=== Begin Enclosure ===

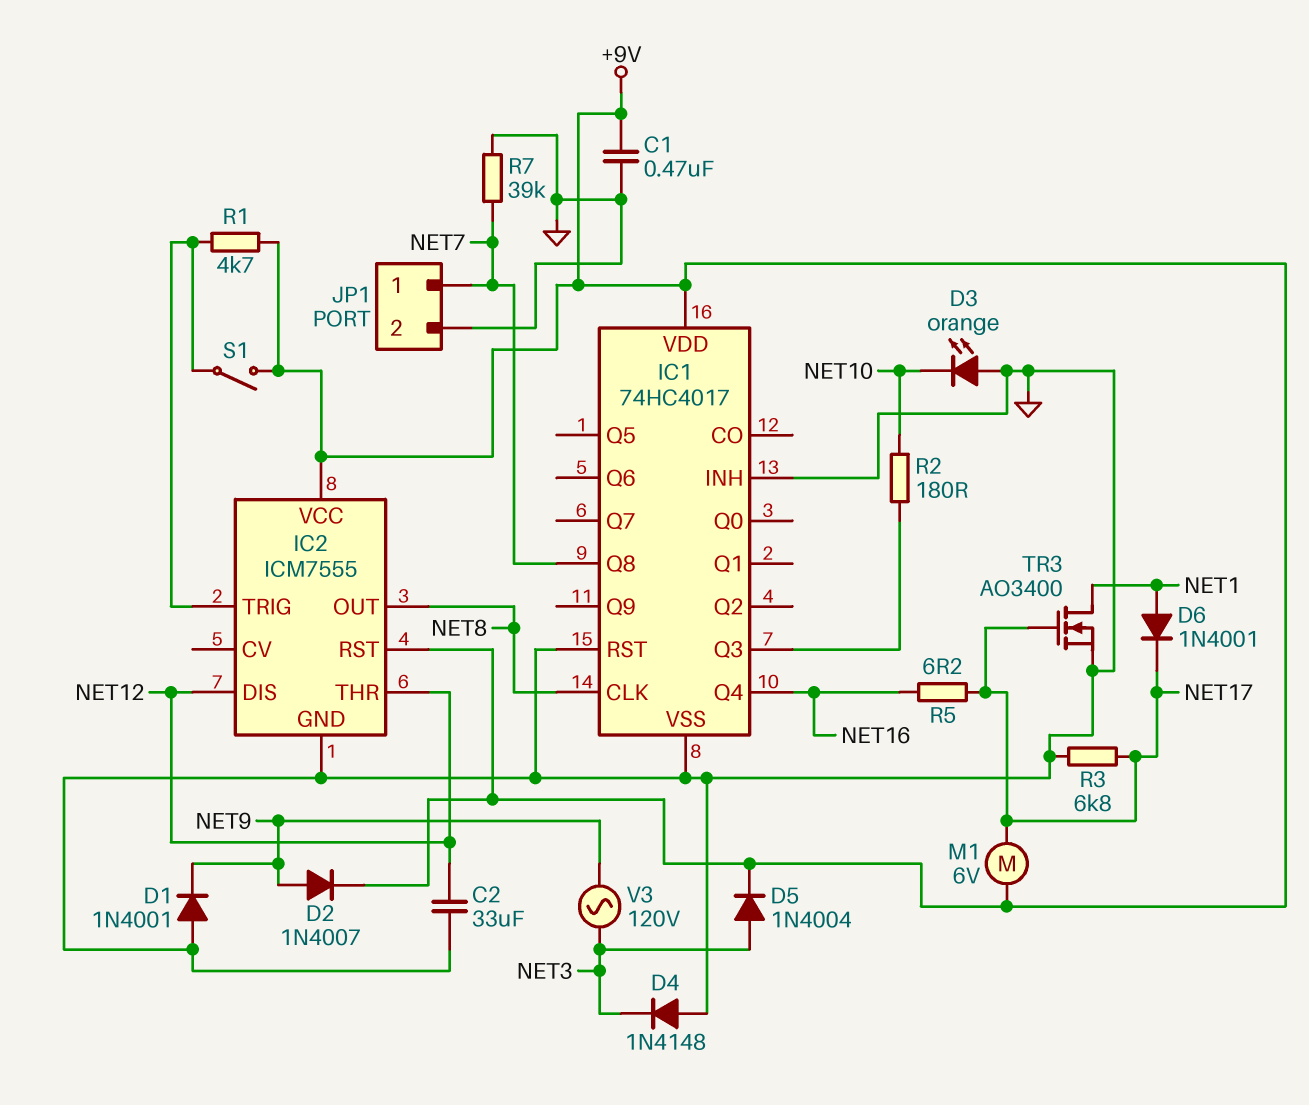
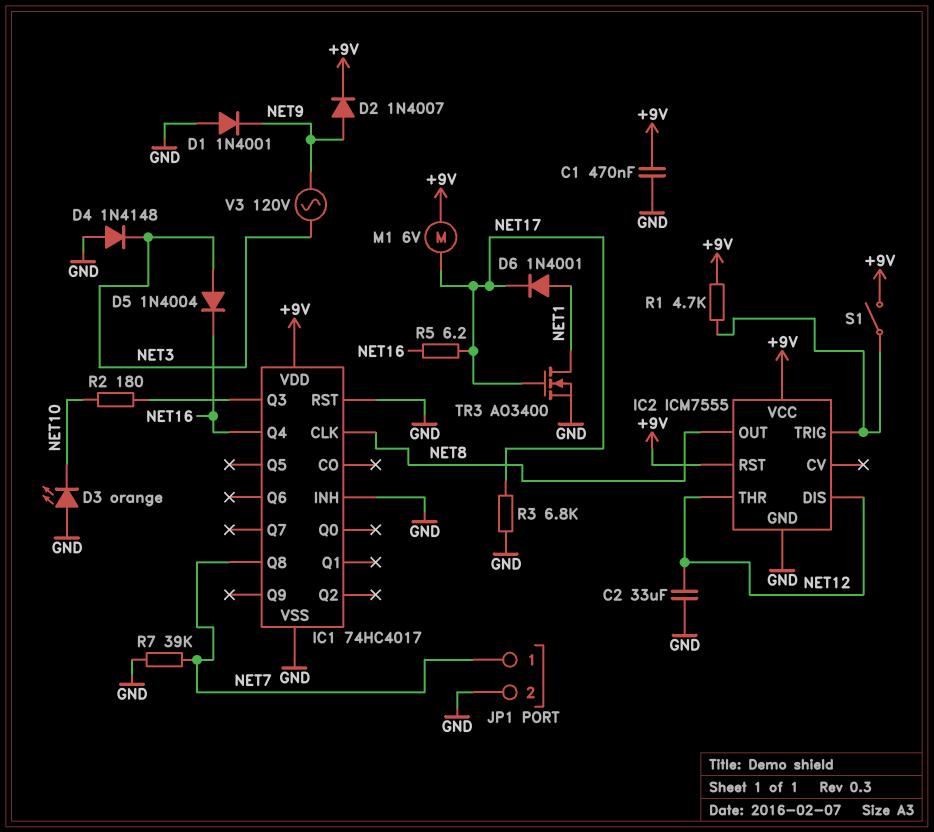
D5: diode 1N4004 (A NET3, K +9V) -> diode 1N4004 (A NET3, K NET16)

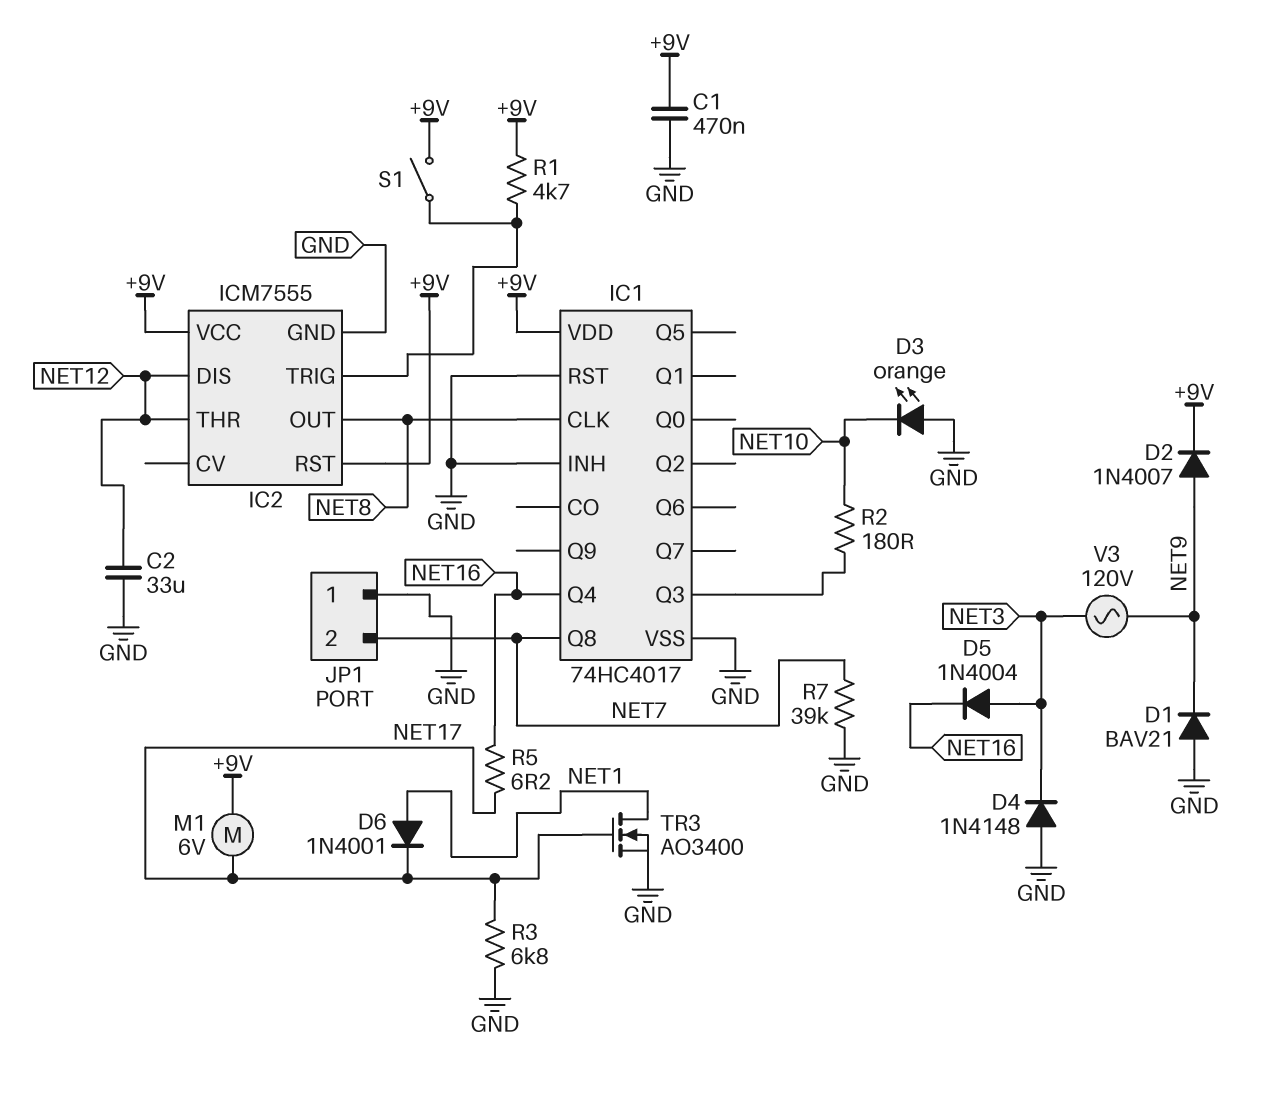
D1: diode 1N4001 (A GND, K NET9) -> diode BAV21 (A GND, K NET9)
JP1 pin 1: NET7 -> GND
JP1 pin 2: GND -> NET7

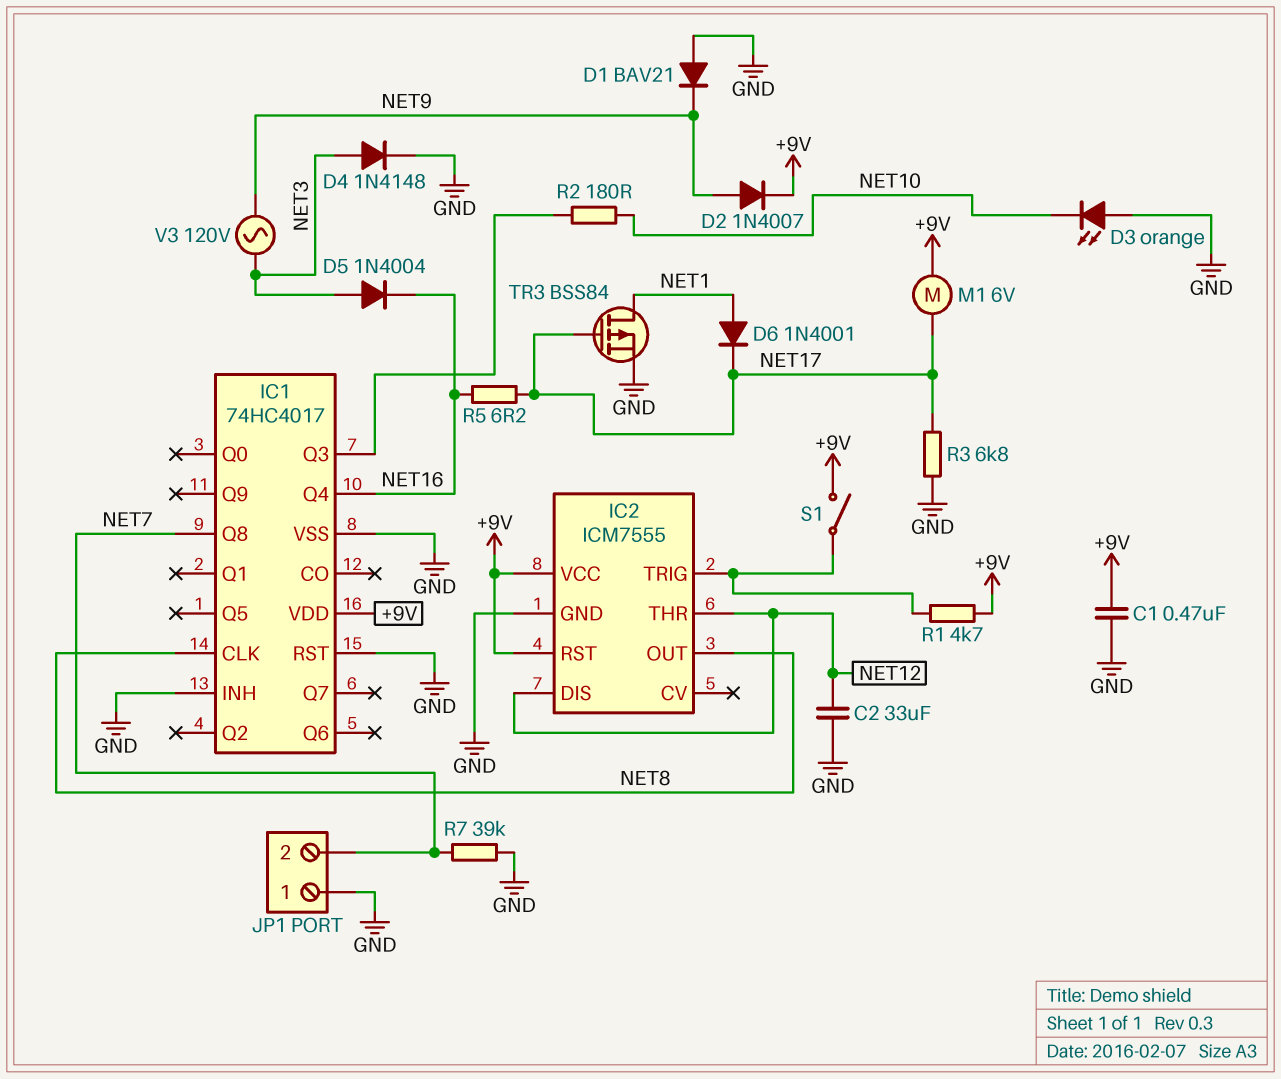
D4: diode 1N4148 (A GND, K NET3) -> diode 1N4148 (A NET3, K GND)
TR3: NMOS AO3400 (G NET17, D NET1, S GND) -> PMOS BSS84 (G NET17, D NET1, S GND)

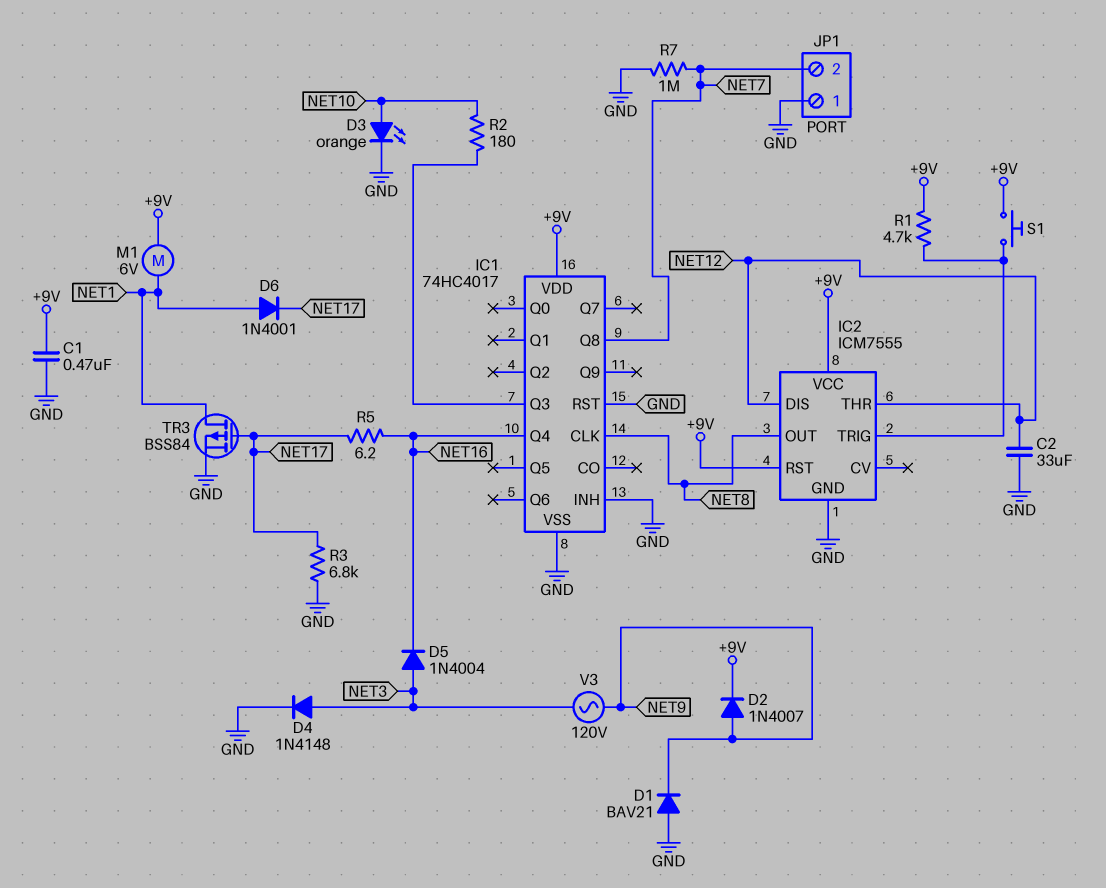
D3: LED orange (A GND, K NET10) -> LED orange (A NET10, K GND)
M1: motor 6V (+9V, NET17) -> motor 6V (+9V, NET1)
R7: 39k (GND, NET7) -> 1M (GND, NET7)
S1: switch (+9V, IC2/TRIG) -> button (+9V, IC2/TRIG)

=== End Enclosure ===

_Task brief_
Locate the line containing "JP1 pin 2: GND -> NET7" in the material above, then repeat it and every later line exactly, with no pictures.

_Output for this exercise_
JP1 pin 2: GND -> NET7

D4: diode 1N4148 (A GND, K NET3) -> diode 1N4148 (A NET3, K GND)
TR3: NMOS AO3400 (G NET17, D NET1, S GND) -> PMOS BSS84 (G NET17, D NET1, S GND)

D3: LED orange (A GND, K NET10) -> LED orange (A NET10, K GND)
M1: motor 6V (+9V, NET17) -> motor 6V (+9V, NET1)
R7: 39k (GND, NET7) -> 1M (GND, NET7)
S1: switch (+9V, IC2/TRIG) -> button (+9V, IC2/TRIG)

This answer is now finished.